(GIVEN RECORDS)
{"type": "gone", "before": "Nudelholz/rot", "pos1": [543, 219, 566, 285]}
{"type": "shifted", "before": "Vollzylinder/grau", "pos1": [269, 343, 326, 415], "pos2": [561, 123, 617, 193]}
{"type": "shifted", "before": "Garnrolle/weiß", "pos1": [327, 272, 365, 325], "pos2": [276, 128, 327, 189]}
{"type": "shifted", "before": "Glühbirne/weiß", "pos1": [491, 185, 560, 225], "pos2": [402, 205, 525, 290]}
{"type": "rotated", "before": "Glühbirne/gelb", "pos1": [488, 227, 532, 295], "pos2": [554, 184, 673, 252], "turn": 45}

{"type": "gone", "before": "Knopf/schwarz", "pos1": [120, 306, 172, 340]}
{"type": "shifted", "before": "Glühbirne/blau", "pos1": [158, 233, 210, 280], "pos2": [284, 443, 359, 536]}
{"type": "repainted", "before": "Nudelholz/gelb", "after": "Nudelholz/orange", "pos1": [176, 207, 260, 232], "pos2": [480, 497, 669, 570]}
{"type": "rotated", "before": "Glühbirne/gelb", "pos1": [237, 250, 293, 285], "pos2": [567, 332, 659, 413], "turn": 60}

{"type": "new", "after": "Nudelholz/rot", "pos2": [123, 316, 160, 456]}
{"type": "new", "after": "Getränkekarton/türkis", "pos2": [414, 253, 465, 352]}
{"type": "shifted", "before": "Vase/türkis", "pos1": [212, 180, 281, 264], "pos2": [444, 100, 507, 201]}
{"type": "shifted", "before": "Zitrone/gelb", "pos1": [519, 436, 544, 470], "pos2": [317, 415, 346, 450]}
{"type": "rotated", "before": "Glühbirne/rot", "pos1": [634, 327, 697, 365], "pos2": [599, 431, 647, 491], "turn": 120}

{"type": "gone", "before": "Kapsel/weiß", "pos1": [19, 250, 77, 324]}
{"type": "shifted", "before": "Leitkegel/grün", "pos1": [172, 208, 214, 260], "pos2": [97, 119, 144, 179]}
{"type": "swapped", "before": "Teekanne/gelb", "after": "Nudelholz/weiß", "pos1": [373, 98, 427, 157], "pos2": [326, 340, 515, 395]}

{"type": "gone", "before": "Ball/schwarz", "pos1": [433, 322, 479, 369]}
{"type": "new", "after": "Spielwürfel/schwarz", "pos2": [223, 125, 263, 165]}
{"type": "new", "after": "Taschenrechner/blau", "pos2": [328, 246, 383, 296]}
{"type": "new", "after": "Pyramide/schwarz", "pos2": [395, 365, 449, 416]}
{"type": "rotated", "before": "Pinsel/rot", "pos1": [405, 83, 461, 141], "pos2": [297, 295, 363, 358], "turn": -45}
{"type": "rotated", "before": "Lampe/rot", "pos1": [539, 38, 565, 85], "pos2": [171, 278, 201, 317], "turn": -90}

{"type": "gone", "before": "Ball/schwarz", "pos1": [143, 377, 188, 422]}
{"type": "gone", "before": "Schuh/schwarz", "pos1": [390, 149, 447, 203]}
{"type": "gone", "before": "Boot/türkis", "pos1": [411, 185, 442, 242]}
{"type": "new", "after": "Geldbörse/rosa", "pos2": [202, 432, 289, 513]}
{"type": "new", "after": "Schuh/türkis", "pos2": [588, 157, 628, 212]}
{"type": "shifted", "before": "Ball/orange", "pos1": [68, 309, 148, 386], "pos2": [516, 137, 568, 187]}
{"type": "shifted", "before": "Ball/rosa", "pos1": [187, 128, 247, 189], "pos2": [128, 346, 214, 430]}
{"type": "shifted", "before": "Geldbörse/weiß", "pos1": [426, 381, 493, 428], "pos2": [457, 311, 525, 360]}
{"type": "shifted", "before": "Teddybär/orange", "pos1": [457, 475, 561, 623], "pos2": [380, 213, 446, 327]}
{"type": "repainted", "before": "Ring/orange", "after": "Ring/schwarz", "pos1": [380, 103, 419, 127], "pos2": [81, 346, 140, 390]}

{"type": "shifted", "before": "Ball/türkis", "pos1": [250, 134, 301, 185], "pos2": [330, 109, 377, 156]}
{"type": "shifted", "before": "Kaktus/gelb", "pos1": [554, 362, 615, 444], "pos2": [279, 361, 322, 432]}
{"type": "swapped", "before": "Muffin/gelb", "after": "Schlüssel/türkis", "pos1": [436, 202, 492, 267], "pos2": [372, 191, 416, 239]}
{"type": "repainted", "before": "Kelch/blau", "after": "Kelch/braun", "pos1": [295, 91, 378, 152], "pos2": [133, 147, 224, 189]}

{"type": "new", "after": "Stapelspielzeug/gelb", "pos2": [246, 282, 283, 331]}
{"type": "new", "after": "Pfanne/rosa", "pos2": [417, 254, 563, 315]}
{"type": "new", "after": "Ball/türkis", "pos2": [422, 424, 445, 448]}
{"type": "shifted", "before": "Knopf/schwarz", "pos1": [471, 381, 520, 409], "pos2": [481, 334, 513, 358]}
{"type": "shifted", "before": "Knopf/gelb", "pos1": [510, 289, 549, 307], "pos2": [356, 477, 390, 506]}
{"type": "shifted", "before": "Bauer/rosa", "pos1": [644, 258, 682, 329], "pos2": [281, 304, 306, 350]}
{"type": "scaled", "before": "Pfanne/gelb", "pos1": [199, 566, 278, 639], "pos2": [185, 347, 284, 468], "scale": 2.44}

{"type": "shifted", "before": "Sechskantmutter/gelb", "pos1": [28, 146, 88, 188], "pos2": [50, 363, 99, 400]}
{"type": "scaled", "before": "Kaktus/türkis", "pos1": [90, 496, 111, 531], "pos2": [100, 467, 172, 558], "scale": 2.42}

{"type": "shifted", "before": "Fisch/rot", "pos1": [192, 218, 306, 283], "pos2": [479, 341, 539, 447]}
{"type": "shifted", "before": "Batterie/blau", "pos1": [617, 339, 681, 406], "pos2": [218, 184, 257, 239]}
(End GIVEN RECORDS)
TASK OBJECTIVE
From the data above, extract every line in its exact form.

ANSWER
{"type": "gone", "before": "Nudelholz/rot", "pos1": [543, 219, 566, 285]}
{"type": "shifted", "before": "Vollzylinder/grau", "pos1": [269, 343, 326, 415], "pos2": [561, 123, 617, 193]}
{"type": "shifted", "before": "Garnrolle/weiß", "pos1": [327, 272, 365, 325], "pos2": [276, 128, 327, 189]}
{"type": "shifted", "before": "Glühbirne/weiß", "pos1": [491, 185, 560, 225], "pos2": [402, 205, 525, 290]}
{"type": "rotated", "before": "Glühbirne/gelb", "pos1": [488, 227, 532, 295], "pos2": [554, 184, 673, 252], "turn": 45}

{"type": "gone", "before": "Knopf/schwarz", "pos1": [120, 306, 172, 340]}
{"type": "shifted", "before": "Glühbirne/blau", "pos1": [158, 233, 210, 280], "pos2": [284, 443, 359, 536]}
{"type": "repainted", "before": "Nudelholz/gelb", "after": "Nudelholz/orange", "pos1": [176, 207, 260, 232], "pos2": [480, 497, 669, 570]}
{"type": "rotated", "before": "Glühbirne/gelb", "pos1": [237, 250, 293, 285], "pos2": [567, 332, 659, 413], "turn": 60}

{"type": "new", "after": "Nudelholz/rot", "pos2": [123, 316, 160, 456]}
{"type": "new", "after": "Getränkekarton/türkis", "pos2": [414, 253, 465, 352]}
{"type": "shifted", "before": "Vase/türkis", "pos1": [212, 180, 281, 264], "pos2": [444, 100, 507, 201]}
{"type": "shifted", "before": "Zitrone/gelb", "pos1": [519, 436, 544, 470], "pos2": [317, 415, 346, 450]}
{"type": "rotated", "before": "Glühbirne/rot", "pos1": [634, 327, 697, 365], "pos2": [599, 431, 647, 491], "turn": 120}

{"type": "gone", "before": "Kapsel/weiß", "pos1": [19, 250, 77, 324]}
{"type": "shifted", "before": "Leitkegel/grün", "pos1": [172, 208, 214, 260], "pos2": [97, 119, 144, 179]}
{"type": "swapped", "before": "Teekanne/gelb", "after": "Nudelholz/weiß", "pos1": [373, 98, 427, 157], "pos2": [326, 340, 515, 395]}

{"type": "gone", "before": "Ball/schwarz", "pos1": [433, 322, 479, 369]}
{"type": "new", "after": "Spielwürfel/schwarz", "pos2": [223, 125, 263, 165]}
{"type": "new", "after": "Taschenrechner/blau", "pos2": [328, 246, 383, 296]}
{"type": "new", "after": "Pyramide/schwarz", "pos2": [395, 365, 449, 416]}
{"type": "rotated", "before": "Pinsel/rot", "pos1": [405, 83, 461, 141], "pos2": [297, 295, 363, 358], "turn": -45}
{"type": "rotated", "before": "Lampe/rot", "pos1": [539, 38, 565, 85], "pos2": [171, 278, 201, 317], "turn": -90}

{"type": "gone", "before": "Ball/schwarz", "pos1": [143, 377, 188, 422]}
{"type": "gone", "before": "Schuh/schwarz", "pos1": [390, 149, 447, 203]}
{"type": "gone", "before": "Boot/türkis", "pos1": [411, 185, 442, 242]}
{"type": "new", "after": "Geldbörse/rosa", "pos2": [202, 432, 289, 513]}
{"type": "new", "after": "Schuh/türkis", "pos2": [588, 157, 628, 212]}
{"type": "shifted", "before": "Ball/orange", "pos1": [68, 309, 148, 386], "pos2": [516, 137, 568, 187]}
{"type": "shifted", "before": "Ball/rosa", "pos1": [187, 128, 247, 189], "pos2": [128, 346, 214, 430]}
{"type": "shifted", "before": "Geldbörse/weiß", "pos1": [426, 381, 493, 428], "pos2": [457, 311, 525, 360]}
{"type": "shifted", "before": "Teddybär/orange", "pos1": [457, 475, 561, 623], "pos2": [380, 213, 446, 327]}
{"type": "repainted", "before": "Ring/orange", "after": "Ring/schwarz", "pos1": [380, 103, 419, 127], "pos2": [81, 346, 140, 390]}

{"type": "shifted", "before": "Ball/türkis", "pos1": [250, 134, 301, 185], "pos2": [330, 109, 377, 156]}
{"type": "shifted", "before": "Kaktus/gelb", "pos1": [554, 362, 615, 444], "pos2": [279, 361, 322, 432]}
{"type": "swapped", "before": "Muffin/gelb", "after": "Schlüssel/türkis", "pos1": [436, 202, 492, 267], "pos2": [372, 191, 416, 239]}
{"type": "repainted", "before": "Kelch/blau", "after": "Kelch/braun", "pos1": [295, 91, 378, 152], "pos2": [133, 147, 224, 189]}

{"type": "new", "after": "Stapelspielzeug/gelb", "pos2": [246, 282, 283, 331]}
{"type": "new", "after": "Pfanne/rosa", "pos2": [417, 254, 563, 315]}
{"type": "new", "after": "Ball/türkis", "pos2": [422, 424, 445, 448]}
{"type": "shifted", "before": "Knopf/schwarz", "pos1": [471, 381, 520, 409], "pos2": [481, 334, 513, 358]}
{"type": "shifted", "before": "Knopf/gelb", "pos1": [510, 289, 549, 307], "pos2": [356, 477, 390, 506]}
{"type": "shifted", "before": "Bauer/rosa", "pos1": [644, 258, 682, 329], "pos2": [281, 304, 306, 350]}
{"type": "scaled", "before": "Pfanne/gelb", "pos1": [199, 566, 278, 639], "pos2": [185, 347, 284, 468], "scale": 2.44}

{"type": "shifted", "before": "Sechskantmutter/gelb", "pos1": [28, 146, 88, 188], "pos2": [50, 363, 99, 400]}
{"type": "scaled", "before": "Kaktus/türkis", "pos1": [90, 496, 111, 531], "pos2": [100, 467, 172, 558], "scale": 2.42}

{"type": "shifted", "before": "Fisch/rot", "pos1": [192, 218, 306, 283], "pos2": [479, 341, 539, 447]}
{"type": "shifted", "before": "Batterie/blau", "pos1": [617, 339, 681, 406], "pos2": [218, 184, 257, 239]}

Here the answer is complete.